__Material for this task__:
=== Section Start ===
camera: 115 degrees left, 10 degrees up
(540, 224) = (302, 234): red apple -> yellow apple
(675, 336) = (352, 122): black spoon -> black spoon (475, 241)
=== Section End ===
=== Section Start ===
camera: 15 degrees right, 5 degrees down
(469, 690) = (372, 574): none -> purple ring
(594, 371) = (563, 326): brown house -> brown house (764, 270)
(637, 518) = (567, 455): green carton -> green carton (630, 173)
=== Section End ===
=== Section Start ===
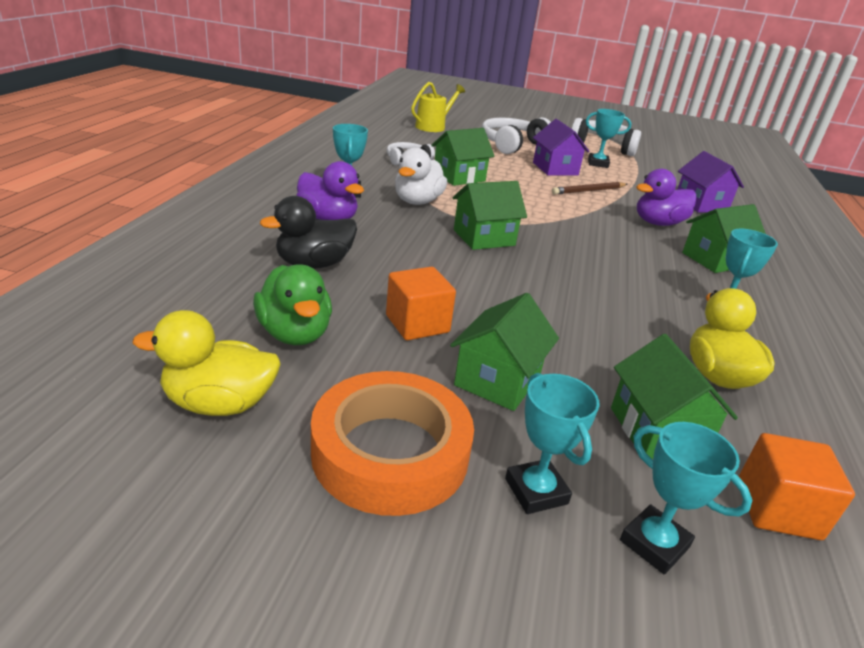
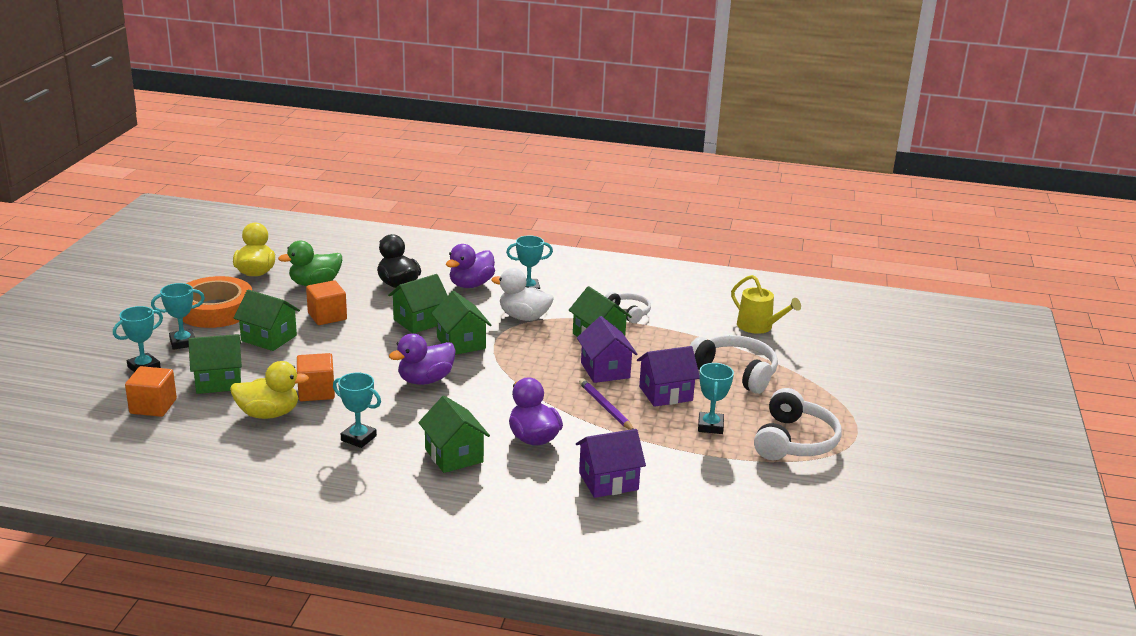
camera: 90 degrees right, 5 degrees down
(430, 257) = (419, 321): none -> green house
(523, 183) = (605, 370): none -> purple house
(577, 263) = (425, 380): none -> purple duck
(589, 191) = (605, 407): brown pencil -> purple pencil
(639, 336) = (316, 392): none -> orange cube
=== Section End ===
Whatever else the listing above holds, retype exactly only the lines from the one containing "camera: 90 degrees right, 5 degrees down" to the one containing "(639, 336) = (316, 392): none -> orange cube", both ends kept.

camera: 90 degrees right, 5 degrees down
(430, 257) = (419, 321): none -> green house
(523, 183) = (605, 370): none -> purple house
(577, 263) = (425, 380): none -> purple duck
(589, 191) = (605, 407): brown pencil -> purple pencil
(639, 336) = (316, 392): none -> orange cube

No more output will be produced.